§ **ACTIVITY**: Write out, without any change, the lines in the material below that run from the line with "DHT2 pin DATA: RX0 -> D26" through the line with "TOF3 pin SDA: A5 -> B7", both included.

§ **DATA LISTING**:
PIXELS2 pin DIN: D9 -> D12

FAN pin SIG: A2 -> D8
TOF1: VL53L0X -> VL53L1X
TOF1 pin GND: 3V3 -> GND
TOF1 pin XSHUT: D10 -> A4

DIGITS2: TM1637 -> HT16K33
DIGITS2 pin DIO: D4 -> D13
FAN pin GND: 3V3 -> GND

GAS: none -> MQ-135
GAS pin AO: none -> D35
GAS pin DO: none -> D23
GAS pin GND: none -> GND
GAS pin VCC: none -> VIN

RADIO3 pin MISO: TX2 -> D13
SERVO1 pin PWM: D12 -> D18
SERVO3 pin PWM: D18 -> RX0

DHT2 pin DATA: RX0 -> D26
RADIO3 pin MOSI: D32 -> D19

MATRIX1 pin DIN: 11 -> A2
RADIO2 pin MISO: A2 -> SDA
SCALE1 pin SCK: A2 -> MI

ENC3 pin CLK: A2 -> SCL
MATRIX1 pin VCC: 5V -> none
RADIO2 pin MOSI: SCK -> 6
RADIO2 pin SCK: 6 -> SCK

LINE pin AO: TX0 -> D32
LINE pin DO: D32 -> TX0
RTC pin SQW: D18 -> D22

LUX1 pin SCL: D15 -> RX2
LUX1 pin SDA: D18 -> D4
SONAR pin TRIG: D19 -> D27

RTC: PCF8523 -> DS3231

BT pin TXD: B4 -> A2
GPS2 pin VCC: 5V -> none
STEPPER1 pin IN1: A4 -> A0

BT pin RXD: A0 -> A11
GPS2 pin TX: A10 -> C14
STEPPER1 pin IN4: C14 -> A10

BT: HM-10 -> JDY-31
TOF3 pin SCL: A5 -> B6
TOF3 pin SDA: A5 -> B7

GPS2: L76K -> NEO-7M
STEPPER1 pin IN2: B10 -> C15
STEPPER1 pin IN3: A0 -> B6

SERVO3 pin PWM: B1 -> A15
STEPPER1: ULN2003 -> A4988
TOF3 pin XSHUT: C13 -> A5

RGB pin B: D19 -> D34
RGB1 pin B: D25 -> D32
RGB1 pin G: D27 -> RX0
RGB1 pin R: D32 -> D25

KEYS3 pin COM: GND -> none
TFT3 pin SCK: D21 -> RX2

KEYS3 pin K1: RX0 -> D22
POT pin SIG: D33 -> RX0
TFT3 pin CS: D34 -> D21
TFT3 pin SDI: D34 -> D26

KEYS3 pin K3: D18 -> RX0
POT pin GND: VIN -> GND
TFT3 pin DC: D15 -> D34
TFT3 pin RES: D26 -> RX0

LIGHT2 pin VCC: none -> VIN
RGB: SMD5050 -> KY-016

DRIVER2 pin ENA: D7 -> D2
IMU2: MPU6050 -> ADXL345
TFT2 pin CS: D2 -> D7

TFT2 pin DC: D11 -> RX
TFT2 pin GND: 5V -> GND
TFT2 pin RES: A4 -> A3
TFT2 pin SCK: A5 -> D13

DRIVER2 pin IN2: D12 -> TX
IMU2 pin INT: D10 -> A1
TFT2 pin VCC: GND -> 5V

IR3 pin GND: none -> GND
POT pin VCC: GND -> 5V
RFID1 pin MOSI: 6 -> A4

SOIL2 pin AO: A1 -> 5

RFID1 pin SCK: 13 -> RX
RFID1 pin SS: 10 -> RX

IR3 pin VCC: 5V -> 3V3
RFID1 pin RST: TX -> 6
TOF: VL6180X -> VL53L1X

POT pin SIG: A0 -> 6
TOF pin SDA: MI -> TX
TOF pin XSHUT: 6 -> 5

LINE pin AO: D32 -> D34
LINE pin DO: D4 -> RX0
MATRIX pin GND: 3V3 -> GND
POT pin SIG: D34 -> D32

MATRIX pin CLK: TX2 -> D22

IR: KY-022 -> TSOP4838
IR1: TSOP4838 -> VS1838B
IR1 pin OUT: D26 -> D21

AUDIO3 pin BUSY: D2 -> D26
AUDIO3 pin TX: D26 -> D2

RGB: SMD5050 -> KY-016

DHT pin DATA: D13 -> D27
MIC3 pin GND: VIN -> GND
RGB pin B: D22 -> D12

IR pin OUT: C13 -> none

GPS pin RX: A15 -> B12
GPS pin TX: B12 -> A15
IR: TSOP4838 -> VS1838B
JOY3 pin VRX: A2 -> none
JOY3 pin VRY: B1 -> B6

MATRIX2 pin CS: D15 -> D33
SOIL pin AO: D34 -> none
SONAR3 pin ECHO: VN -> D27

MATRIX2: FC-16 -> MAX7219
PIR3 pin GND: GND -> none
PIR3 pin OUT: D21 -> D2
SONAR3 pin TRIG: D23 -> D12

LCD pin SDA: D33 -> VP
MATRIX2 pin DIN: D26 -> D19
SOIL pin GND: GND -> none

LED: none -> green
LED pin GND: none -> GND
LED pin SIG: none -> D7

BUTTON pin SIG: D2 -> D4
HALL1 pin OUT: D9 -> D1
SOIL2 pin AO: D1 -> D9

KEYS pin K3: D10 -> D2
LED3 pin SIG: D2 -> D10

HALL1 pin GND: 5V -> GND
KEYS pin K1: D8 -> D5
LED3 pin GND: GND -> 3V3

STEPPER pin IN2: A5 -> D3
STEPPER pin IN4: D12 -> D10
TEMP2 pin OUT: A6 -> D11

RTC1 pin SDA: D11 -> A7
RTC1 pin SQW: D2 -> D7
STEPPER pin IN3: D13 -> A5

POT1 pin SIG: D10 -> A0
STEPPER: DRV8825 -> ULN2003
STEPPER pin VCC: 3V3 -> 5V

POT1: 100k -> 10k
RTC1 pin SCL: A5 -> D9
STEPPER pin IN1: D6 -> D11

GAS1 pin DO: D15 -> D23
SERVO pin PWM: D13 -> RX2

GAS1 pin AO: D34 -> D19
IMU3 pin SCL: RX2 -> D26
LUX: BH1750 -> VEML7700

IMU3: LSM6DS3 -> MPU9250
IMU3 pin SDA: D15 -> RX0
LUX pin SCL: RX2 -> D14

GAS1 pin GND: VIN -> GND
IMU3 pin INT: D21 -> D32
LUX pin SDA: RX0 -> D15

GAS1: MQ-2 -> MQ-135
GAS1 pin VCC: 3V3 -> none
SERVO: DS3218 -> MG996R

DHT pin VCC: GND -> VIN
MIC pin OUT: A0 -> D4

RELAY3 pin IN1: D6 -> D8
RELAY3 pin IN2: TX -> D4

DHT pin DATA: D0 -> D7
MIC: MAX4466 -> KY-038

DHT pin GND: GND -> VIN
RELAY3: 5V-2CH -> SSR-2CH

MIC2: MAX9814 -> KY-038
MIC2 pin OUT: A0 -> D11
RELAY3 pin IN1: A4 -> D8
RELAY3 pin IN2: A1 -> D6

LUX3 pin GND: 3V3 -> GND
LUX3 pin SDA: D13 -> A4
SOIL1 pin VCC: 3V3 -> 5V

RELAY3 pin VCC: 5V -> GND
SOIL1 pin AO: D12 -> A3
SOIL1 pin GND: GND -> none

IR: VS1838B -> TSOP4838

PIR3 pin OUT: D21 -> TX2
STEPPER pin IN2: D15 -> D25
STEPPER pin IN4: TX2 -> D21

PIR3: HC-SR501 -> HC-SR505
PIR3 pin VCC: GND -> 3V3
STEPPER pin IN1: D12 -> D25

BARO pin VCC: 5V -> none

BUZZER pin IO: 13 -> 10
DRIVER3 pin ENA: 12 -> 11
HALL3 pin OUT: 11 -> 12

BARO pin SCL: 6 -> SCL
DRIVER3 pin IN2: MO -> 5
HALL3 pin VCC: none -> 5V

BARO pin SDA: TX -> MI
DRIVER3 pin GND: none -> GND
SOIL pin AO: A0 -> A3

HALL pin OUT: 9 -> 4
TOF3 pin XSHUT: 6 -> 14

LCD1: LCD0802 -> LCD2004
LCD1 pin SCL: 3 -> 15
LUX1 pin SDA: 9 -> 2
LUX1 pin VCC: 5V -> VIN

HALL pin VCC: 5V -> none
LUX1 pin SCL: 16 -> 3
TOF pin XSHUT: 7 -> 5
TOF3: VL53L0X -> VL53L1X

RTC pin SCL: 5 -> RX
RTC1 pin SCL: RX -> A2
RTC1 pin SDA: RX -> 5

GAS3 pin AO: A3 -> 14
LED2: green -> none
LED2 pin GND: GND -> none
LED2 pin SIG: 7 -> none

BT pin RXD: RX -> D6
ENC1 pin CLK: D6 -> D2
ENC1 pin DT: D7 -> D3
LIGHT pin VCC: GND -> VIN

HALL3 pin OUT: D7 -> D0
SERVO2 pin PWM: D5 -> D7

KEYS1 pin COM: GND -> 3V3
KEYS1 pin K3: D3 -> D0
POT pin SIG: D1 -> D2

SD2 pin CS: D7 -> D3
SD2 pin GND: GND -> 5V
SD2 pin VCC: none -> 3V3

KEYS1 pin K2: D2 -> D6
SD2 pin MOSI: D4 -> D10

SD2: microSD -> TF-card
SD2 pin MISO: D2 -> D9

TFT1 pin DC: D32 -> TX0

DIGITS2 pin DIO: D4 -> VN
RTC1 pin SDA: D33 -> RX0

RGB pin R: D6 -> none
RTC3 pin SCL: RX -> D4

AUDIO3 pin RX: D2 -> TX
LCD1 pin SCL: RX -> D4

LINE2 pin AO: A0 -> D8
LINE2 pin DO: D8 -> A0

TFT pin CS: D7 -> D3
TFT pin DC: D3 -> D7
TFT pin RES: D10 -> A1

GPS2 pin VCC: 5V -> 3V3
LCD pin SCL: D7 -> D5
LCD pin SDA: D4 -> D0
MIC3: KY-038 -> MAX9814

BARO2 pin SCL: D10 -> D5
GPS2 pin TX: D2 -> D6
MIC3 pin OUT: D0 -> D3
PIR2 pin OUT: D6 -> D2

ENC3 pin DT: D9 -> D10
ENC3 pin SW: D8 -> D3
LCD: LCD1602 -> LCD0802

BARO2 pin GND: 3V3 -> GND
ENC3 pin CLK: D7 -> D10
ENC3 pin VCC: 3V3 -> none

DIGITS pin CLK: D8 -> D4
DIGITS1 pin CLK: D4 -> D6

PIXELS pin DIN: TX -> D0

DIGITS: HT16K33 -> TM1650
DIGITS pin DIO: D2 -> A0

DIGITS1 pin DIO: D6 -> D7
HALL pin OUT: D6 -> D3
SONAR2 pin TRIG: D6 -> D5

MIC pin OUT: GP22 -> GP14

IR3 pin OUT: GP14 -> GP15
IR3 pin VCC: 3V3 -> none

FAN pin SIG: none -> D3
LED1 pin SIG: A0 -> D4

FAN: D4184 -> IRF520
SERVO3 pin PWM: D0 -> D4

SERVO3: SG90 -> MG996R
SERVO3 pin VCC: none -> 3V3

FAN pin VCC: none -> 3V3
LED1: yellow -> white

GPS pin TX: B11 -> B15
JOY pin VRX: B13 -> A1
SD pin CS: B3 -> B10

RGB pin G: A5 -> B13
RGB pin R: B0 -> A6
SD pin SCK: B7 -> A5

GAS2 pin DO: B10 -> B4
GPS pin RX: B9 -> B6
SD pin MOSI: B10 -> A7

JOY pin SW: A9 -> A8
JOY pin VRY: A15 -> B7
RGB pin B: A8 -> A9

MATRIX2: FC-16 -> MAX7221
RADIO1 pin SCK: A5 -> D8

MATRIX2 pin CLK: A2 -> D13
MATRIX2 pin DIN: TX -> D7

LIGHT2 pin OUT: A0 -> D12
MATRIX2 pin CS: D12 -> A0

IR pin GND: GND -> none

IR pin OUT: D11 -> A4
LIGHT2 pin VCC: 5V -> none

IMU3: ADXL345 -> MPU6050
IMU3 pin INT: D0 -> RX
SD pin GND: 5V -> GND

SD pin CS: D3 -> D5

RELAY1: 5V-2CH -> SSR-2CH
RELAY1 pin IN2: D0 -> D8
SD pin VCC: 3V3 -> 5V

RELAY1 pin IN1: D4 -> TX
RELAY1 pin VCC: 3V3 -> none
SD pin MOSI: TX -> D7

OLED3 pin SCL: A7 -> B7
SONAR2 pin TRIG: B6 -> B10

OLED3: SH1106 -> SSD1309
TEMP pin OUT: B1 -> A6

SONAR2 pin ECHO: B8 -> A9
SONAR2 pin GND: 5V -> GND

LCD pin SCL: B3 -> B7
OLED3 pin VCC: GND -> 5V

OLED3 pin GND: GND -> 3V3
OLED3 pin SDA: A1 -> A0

§ **SOLUTION FOR THIS PROBLEM**:
DHT2 pin DATA: RX0 -> D26
RADIO3 pin MOSI: D32 -> D19

MATRIX1 pin DIN: 11 -> A2
RADIO2 pin MISO: A2 -> SDA
SCALE1 pin SCK: A2 -> MI

ENC3 pin CLK: A2 -> SCL
MATRIX1 pin VCC: 5V -> none
RADIO2 pin MOSI: SCK -> 6
RADIO2 pin SCK: 6 -> SCK

LINE pin AO: TX0 -> D32
LINE pin DO: D32 -> TX0
RTC pin SQW: D18 -> D22

LUX1 pin SCL: D15 -> RX2
LUX1 pin SDA: D18 -> D4
SONAR pin TRIG: D19 -> D27

RTC: PCF8523 -> DS3231

BT pin TXD: B4 -> A2
GPS2 pin VCC: 5V -> none
STEPPER1 pin IN1: A4 -> A0

BT pin RXD: A0 -> A11
GPS2 pin TX: A10 -> C14
STEPPER1 pin IN4: C14 -> A10

BT: HM-10 -> JDY-31
TOF3 pin SCL: A5 -> B6
TOF3 pin SDA: A5 -> B7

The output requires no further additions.